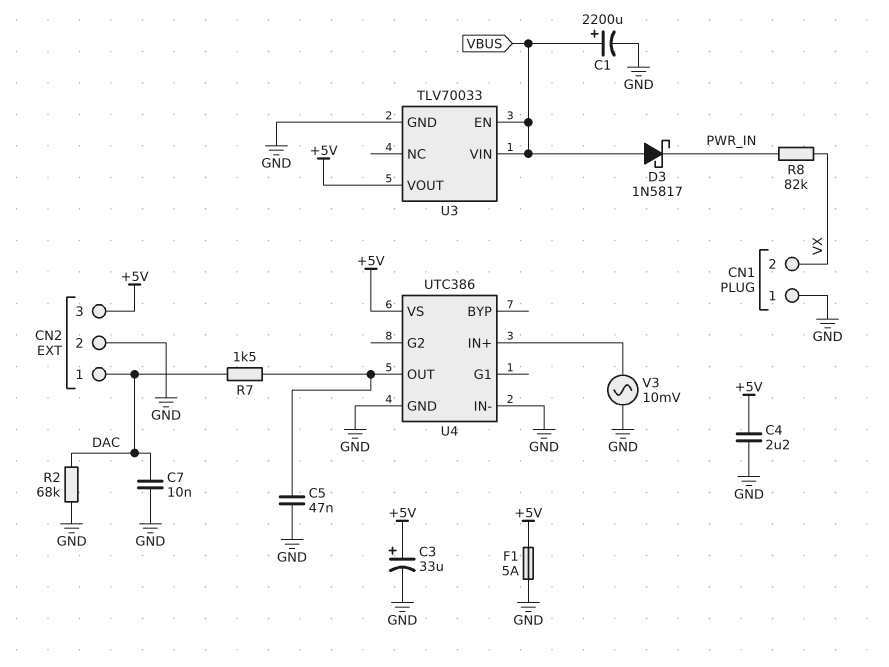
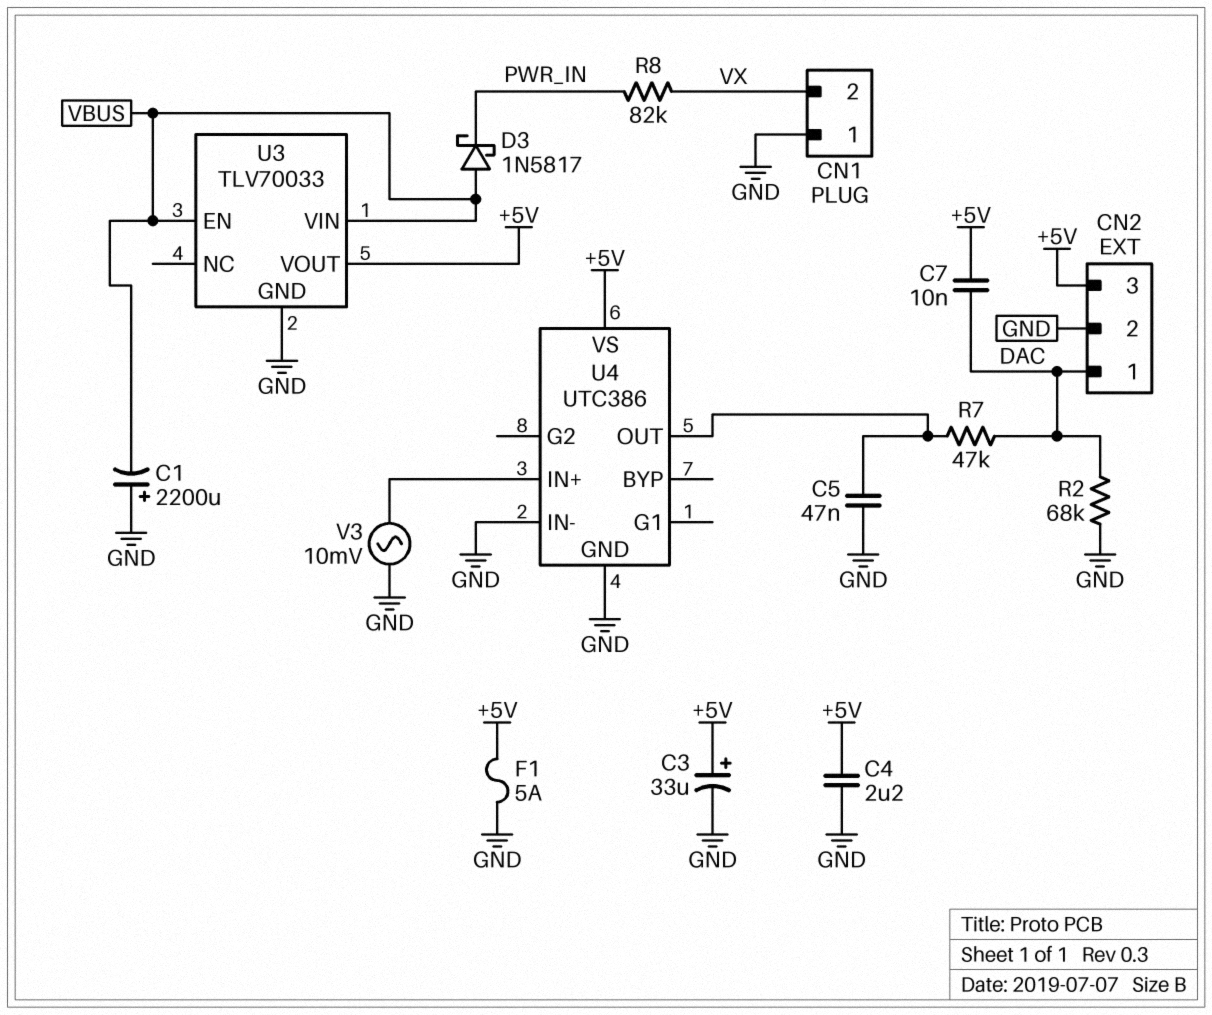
C1: 2200uF (plus VBUS, minus GND) -> 2200uF (plus GND, minus VBUS)
C7: 10nF (DAC, GND) -> 10nF (+5V, DAC)
R7: 1.5k (DAC, U4/OUT) -> 47k (DAC, U4/OUT)

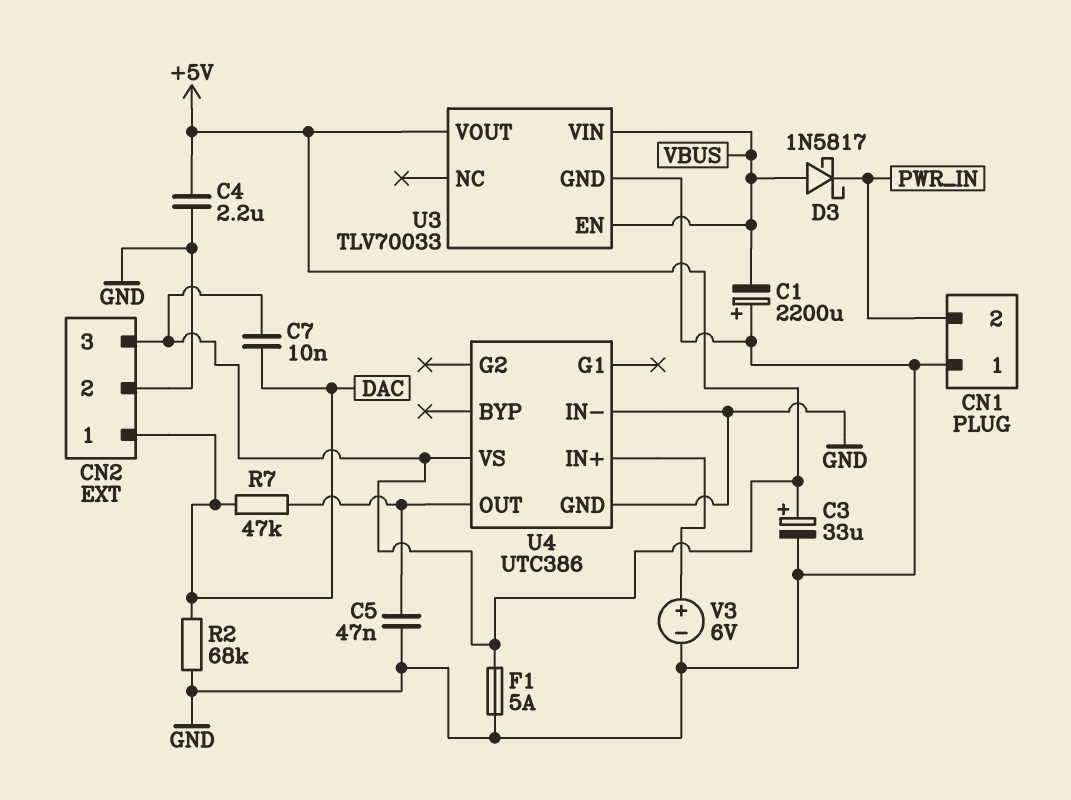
CN1 pin 2: VX -> PWR_IN
R8: 82k (PWR_IN, VX) -> none
V3: AC 10mV (GND, U4/IN+) -> 6V (plus U4/IN+, minus GND)

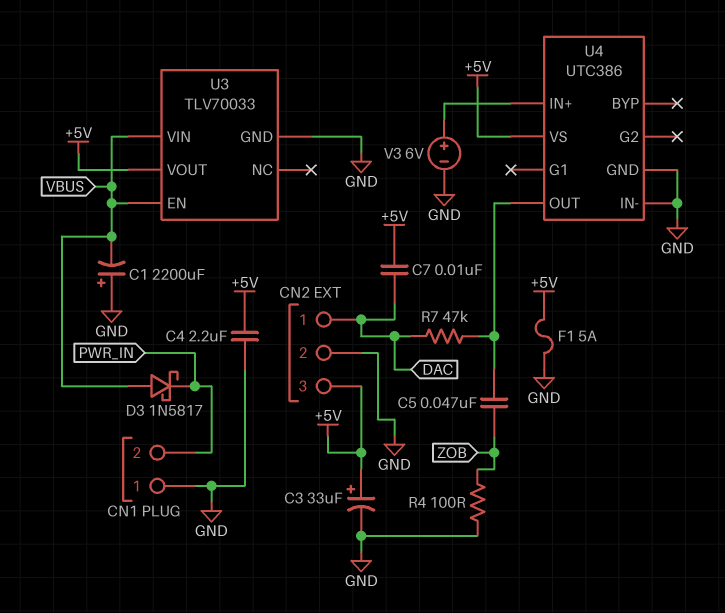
C5: 47nF (GND, U4/OUT) -> 47nF (U4/OUT, ZOB)
R2: 68k (DAC, GND) -> none
R4: none -> 100 (GND, ZOB)

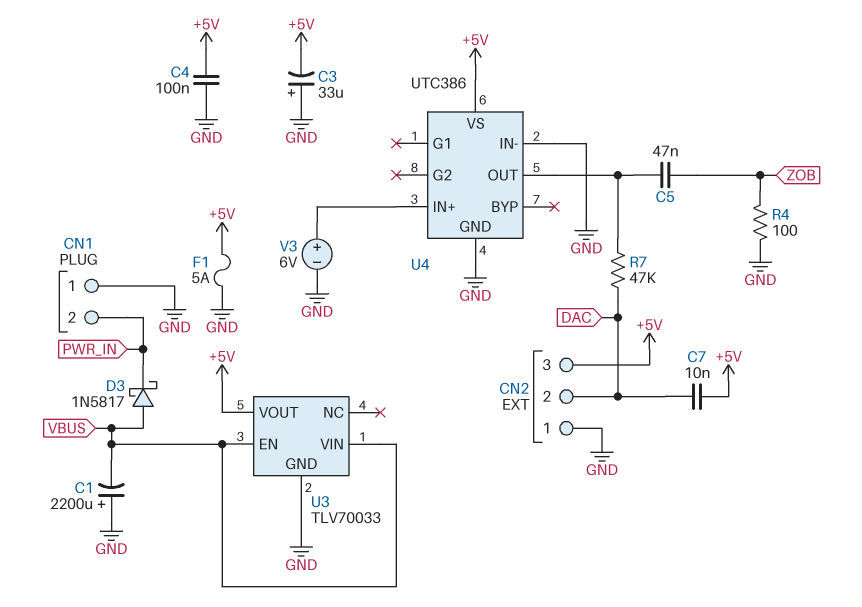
C3: 33uF (plus +5V, minus GND) -> 33uF (plus GND, minus +5V)
C4: 2.2uF (+5V, GND) -> 100nF (+5V, GND)
CN2 pin 1: DAC -> GND
CN2 pin 2: GND -> DAC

──────

Only the pictures are dropped when you print the material; everything else is copied exactly.

C1: 2200uF (plus VBUS, minus GND) -> 2200uF (plus GND, minus VBUS)
C7: 10nF (DAC, GND) -> 10nF (+5V, DAC)
R7: 1.5k (DAC, U4/OUT) -> 47k (DAC, U4/OUT)

CN1 pin 2: VX -> PWR_IN
R8: 82k (PWR_IN, VX) -> none
V3: AC 10mV (GND, U4/IN+) -> 6V (plus U4/IN+, minus GND)

C5: 47nF (GND, U4/OUT) -> 47nF (U4/OUT, ZOB)
R2: 68k (DAC, GND) -> none
R4: none -> 100 (GND, ZOB)

C3: 33uF (plus +5V, minus GND) -> 33uF (plus GND, minus +5V)
C4: 2.2uF (+5V, GND) -> 100nF (+5V, GND)
CN2 pin 1: DAC -> GND
CN2 pin 2: GND -> DAC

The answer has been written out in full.